Stored data entries
##########

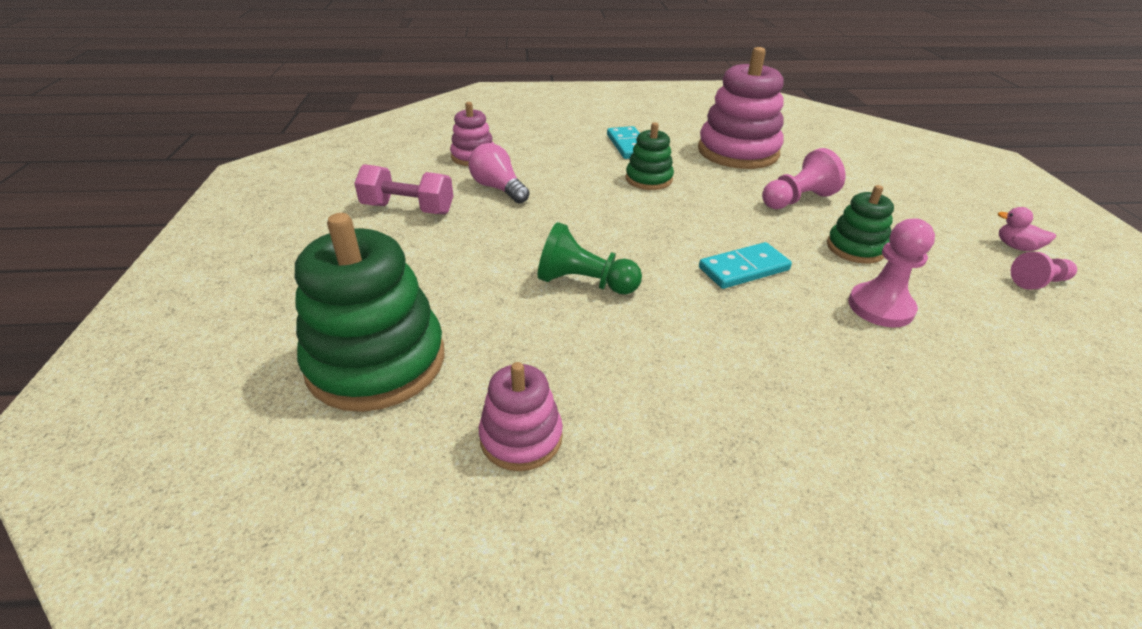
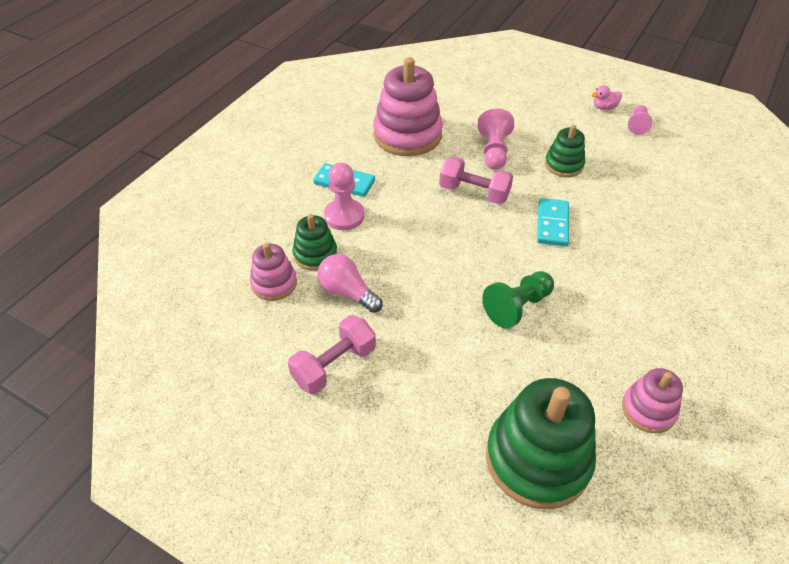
camera: 55 degrees left, 10 degrees up
(498, 188) = (347, 292): pink light bulb -> pink light bulb turned 45 degrees clockwise
(648, 179) = (407, 202): green stacking toy -> green stacking toy (315, 254)
(716, 208) = (474, 193): none -> pink dumbbell
(880, 307) = (623, 195): pink pawn -> pink pawn (344, 216)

##########

● Problem details: The reply has to reproduce every line above verbatim and contain no pictures.

● Output of the task:
camera: 55 degrees left, 10 degrees up
(498, 188) = (347, 292): pink light bulb -> pink light bulb turned 45 degrees clockwise
(648, 179) = (407, 202): green stacking toy -> green stacking toy (315, 254)
(716, 208) = (474, 193): none -> pink dumbbell
(880, 307) = (623, 195): pink pawn -> pink pawn (344, 216)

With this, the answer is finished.